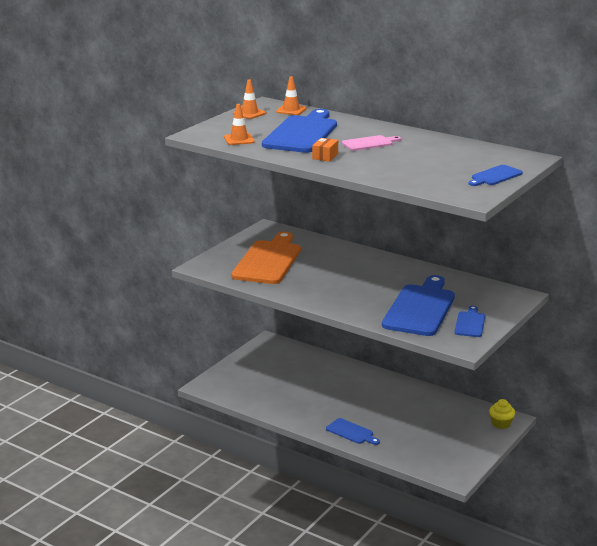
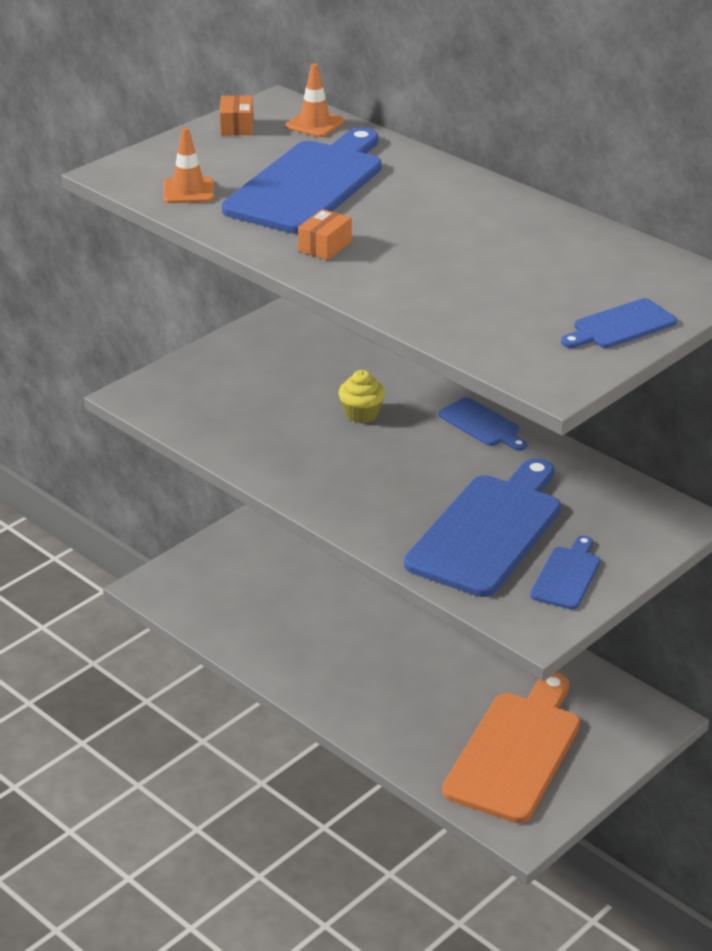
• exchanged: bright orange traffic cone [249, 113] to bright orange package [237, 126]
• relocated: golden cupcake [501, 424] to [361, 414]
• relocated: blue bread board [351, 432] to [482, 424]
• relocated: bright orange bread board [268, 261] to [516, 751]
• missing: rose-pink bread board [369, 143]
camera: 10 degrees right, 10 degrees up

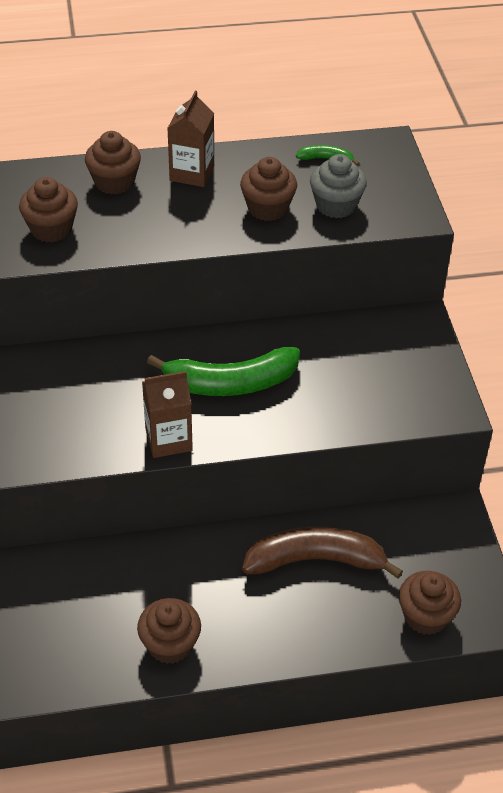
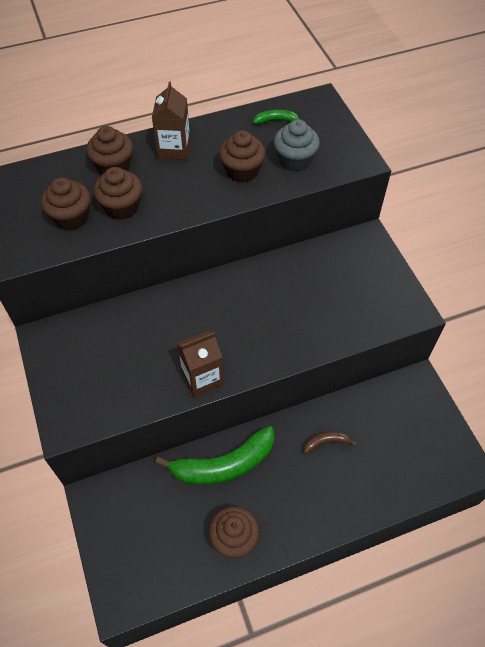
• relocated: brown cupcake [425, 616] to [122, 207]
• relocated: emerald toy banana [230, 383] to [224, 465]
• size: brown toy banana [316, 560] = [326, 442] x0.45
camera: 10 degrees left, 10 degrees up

→ **WHAT IS REQUIRED**: Search the records above for "bread" and copy every line that has it.

→ **ANSWER TO THIS EXERCISE**:
• relocated: blue bread board [351, 432] to [482, 424]
• relocated: bright orange bread board [268, 261] to [516, 751]
• missing: rose-pink bread board [369, 143]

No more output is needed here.